Exercise description: Go through the entries below and report how many lines contain the string "slope". Nothing but the number is wanted.

Stored items:
==========
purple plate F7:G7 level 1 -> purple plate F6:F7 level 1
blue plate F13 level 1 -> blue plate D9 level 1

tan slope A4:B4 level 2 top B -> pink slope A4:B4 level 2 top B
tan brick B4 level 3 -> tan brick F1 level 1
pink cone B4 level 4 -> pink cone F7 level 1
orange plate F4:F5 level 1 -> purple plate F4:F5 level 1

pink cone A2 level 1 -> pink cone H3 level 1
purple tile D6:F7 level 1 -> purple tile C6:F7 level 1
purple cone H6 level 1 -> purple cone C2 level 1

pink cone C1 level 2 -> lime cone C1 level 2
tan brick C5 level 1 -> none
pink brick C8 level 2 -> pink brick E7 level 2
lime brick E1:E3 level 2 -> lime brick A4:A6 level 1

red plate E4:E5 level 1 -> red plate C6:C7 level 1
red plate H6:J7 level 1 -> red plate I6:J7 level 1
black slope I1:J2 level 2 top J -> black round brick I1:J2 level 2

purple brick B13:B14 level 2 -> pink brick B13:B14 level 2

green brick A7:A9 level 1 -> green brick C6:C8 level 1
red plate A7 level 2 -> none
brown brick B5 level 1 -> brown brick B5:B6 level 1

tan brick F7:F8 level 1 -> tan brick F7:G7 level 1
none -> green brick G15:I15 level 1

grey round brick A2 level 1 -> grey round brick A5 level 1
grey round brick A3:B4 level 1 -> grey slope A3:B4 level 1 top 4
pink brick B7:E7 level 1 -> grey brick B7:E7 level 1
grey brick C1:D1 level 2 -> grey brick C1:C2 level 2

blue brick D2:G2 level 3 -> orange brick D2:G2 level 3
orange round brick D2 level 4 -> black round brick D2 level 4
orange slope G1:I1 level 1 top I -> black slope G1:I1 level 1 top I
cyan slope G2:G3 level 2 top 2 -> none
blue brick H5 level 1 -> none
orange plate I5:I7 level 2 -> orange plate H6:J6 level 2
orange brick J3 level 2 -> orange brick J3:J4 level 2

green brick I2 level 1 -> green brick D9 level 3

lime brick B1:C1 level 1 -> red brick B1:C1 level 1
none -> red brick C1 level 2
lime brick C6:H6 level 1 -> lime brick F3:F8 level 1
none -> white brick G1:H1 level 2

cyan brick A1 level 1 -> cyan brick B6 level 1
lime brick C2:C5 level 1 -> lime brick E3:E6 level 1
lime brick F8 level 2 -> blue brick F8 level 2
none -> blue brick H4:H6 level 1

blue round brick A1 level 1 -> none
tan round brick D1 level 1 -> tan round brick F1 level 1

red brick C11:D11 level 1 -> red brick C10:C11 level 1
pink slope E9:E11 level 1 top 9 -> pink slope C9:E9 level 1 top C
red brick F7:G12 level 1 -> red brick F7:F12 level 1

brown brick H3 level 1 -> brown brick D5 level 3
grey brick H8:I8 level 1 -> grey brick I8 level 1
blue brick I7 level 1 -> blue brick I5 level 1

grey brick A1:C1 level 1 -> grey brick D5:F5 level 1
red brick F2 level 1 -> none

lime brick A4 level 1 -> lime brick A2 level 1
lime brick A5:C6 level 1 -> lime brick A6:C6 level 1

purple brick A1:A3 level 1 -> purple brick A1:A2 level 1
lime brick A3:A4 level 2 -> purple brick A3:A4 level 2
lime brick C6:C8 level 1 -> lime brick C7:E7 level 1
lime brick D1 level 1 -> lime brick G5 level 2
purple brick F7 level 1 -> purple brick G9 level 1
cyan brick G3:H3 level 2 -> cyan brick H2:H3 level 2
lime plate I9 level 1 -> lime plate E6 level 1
==========
Written answer: 6